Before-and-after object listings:
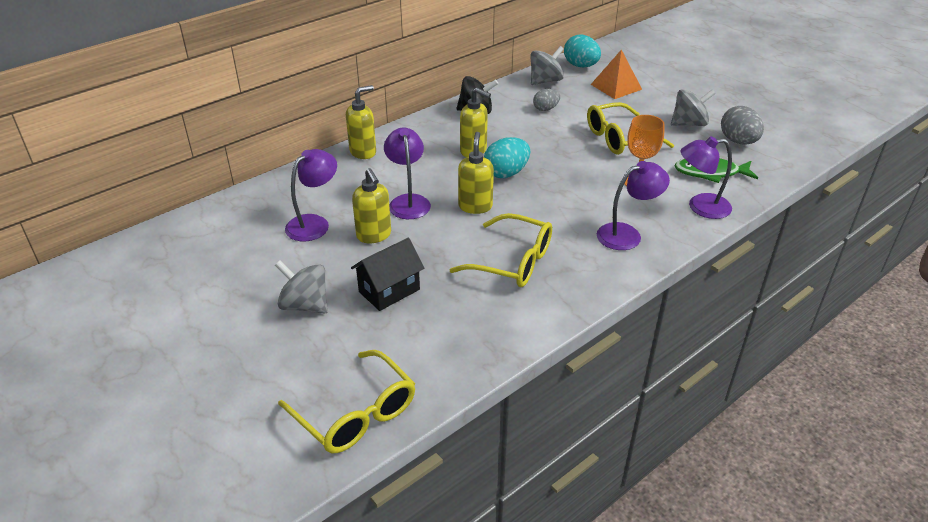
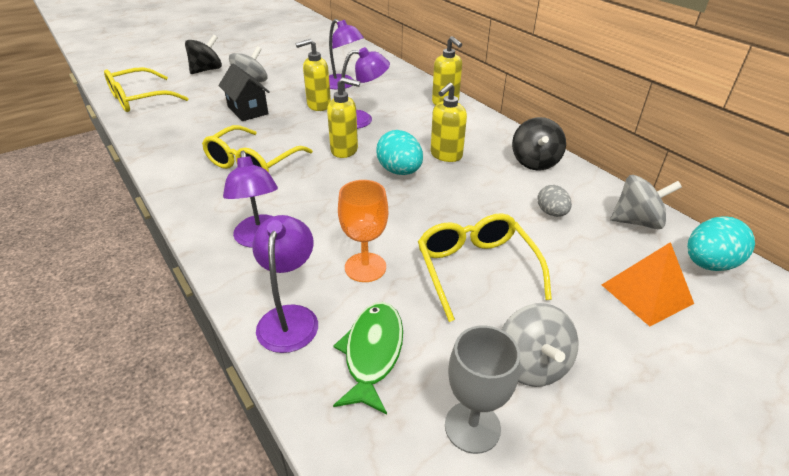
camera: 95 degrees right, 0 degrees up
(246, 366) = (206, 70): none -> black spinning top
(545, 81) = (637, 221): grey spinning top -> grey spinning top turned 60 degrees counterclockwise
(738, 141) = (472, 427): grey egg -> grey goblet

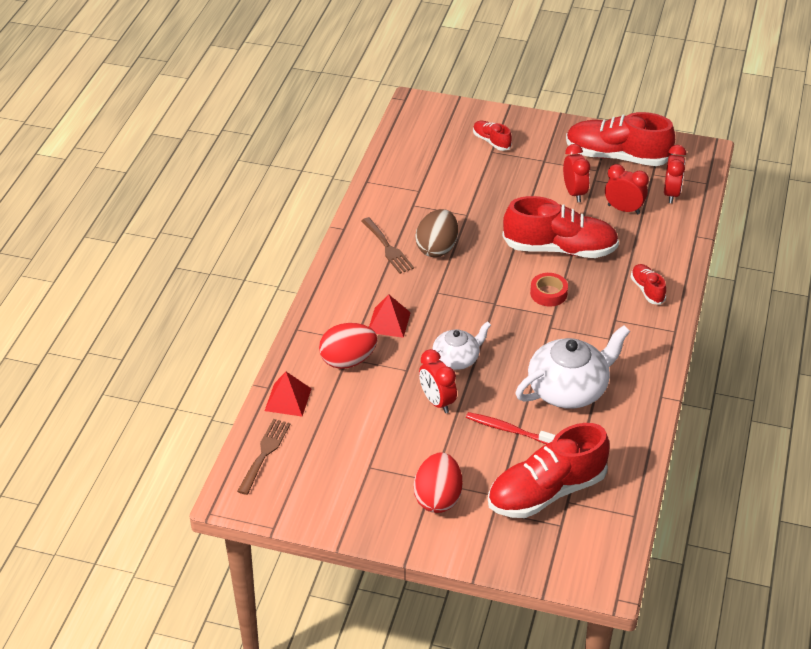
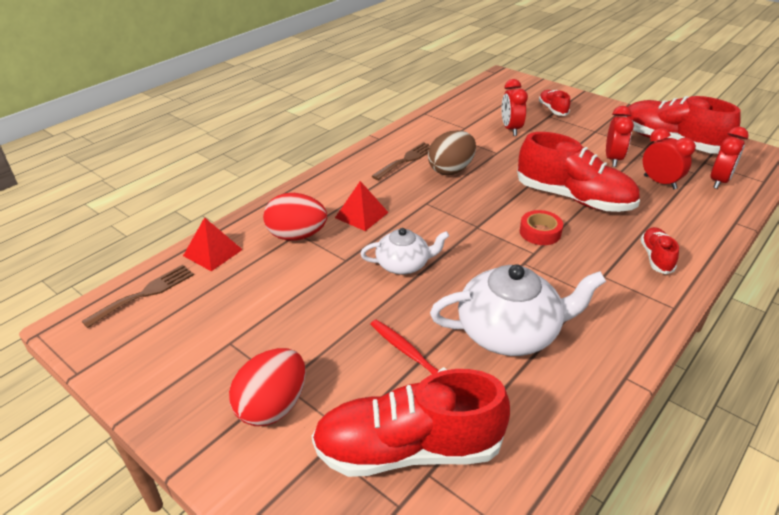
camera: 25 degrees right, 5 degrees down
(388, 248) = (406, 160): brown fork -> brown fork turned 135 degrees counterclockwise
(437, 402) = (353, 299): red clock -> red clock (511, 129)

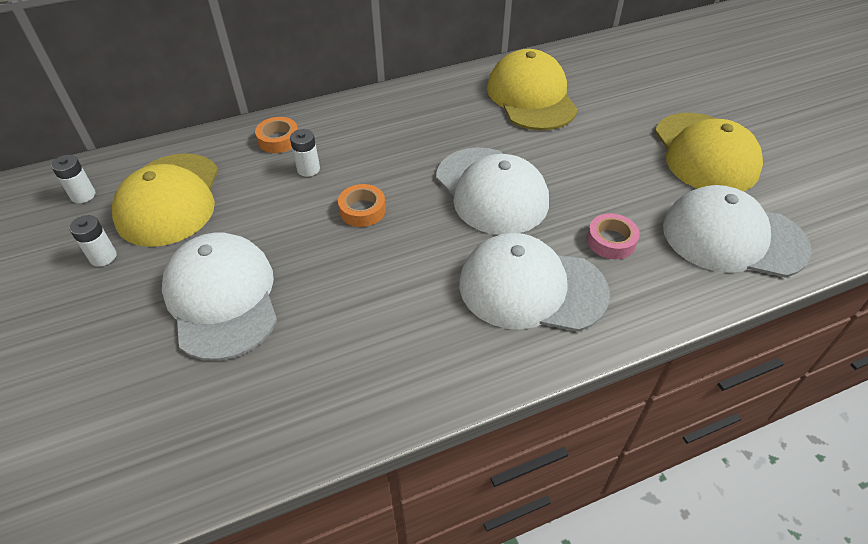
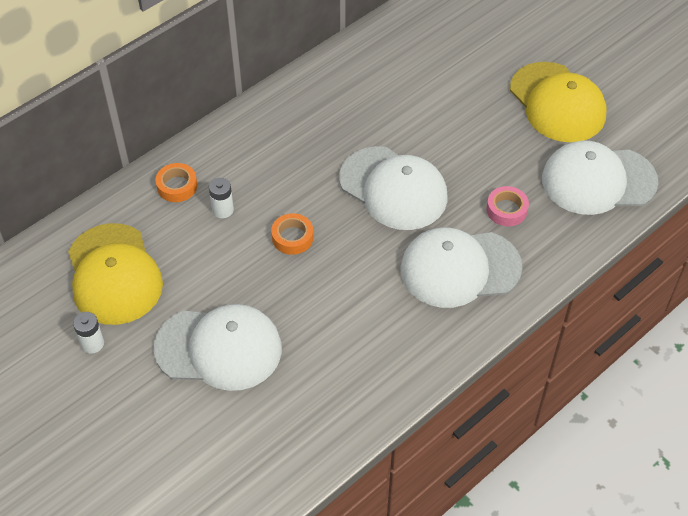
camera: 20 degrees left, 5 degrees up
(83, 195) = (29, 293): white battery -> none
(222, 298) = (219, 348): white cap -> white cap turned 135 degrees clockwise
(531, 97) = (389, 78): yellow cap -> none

§ INSTRUCTIONS TO FOLLOW
Write every line above again exactly, but leave the pictures out.

§ EXERCISE RESULT
camera: 95 degrees right, 0 degrees up
(246, 366) = (206, 70): none -> black spinning top
(545, 81) = (637, 221): grey spinning top -> grey spinning top turned 60 degrees counterclockwise
(738, 141) = (472, 427): grey egg -> grey goblet

camera: 25 degrees right, 5 degrees down
(388, 248) = (406, 160): brown fork -> brown fork turned 135 degrees counterclockwise
(437, 402) = (353, 299): red clock -> red clock (511, 129)

camera: 20 degrees left, 5 degrees up
(83, 195) = (29, 293): white battery -> none
(222, 298) = (219, 348): white cap -> white cap turned 135 degrees clockwise
(531, 97) = (389, 78): yellow cap -> none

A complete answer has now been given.